Extract every line of the material below that contains the string "with", matching case exactly.

-------- STORED DATA

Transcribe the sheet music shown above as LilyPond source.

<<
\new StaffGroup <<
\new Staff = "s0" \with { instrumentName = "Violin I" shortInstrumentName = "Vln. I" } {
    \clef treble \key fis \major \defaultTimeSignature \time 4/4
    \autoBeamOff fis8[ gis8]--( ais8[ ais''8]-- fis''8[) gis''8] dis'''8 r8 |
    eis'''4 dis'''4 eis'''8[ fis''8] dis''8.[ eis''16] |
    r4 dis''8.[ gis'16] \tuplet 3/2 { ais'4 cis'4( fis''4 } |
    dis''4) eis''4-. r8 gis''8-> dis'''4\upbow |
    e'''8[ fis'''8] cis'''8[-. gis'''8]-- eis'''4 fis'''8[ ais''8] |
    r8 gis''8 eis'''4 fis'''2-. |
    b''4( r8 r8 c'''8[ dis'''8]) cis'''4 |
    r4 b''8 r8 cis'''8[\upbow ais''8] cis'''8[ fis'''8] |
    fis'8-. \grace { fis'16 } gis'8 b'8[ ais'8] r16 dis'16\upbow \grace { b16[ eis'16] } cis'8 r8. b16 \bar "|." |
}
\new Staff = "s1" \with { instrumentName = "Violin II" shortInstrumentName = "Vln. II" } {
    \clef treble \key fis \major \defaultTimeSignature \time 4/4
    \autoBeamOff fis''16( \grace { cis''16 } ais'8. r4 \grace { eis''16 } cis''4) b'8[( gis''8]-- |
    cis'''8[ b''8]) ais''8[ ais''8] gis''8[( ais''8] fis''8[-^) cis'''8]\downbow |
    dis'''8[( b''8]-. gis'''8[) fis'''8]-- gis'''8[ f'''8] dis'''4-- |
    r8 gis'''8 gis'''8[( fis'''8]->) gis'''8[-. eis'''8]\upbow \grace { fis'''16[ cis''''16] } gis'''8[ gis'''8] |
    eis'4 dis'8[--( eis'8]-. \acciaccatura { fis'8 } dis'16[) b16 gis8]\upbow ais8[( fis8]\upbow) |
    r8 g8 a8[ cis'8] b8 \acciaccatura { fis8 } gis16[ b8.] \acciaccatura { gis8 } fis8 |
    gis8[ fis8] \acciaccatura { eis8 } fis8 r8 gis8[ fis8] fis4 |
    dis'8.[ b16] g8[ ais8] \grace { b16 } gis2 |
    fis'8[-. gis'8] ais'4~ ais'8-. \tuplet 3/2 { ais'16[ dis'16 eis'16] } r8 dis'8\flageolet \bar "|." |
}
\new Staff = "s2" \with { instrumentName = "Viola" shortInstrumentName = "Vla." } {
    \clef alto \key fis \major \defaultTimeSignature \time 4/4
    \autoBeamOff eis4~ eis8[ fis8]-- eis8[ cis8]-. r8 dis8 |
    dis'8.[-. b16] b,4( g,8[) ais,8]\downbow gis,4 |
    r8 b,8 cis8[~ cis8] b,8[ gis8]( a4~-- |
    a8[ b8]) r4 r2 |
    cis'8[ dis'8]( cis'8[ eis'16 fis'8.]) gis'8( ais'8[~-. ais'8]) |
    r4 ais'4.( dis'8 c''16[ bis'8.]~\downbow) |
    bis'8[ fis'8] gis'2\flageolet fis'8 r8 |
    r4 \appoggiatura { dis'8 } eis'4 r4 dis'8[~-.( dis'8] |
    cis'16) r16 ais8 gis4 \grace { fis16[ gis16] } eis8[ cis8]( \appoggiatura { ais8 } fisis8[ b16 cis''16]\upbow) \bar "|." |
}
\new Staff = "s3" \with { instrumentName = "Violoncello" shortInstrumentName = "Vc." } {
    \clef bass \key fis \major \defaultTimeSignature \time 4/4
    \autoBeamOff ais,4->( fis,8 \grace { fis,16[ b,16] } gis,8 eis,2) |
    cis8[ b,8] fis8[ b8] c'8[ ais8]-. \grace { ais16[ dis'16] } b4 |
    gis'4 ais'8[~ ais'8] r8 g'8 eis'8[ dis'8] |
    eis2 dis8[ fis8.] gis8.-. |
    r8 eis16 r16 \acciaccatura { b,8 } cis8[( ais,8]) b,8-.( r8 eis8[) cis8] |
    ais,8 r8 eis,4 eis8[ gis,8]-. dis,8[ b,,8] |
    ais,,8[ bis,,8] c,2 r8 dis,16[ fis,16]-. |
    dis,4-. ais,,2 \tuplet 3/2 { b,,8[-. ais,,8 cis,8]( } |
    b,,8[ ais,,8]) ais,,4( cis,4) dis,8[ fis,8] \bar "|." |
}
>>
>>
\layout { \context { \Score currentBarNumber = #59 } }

----------------

*EXPECTED OUTPUT*.
\new Staff = "s0" \with { instrumentName = "Violin I" shortInstrumentName = "Vln. I" } {
\new Staff = "s1" \with { instrumentName = "Violin II" shortInstrumentName = "Vln. II" } {
\new Staff = "s2" \with { instrumentName = "Viola" shortInstrumentName = "Vla." } {
\new Staff = "s3" \with { instrumentName = "Violoncello" shortInstrumentName = "Vc." } {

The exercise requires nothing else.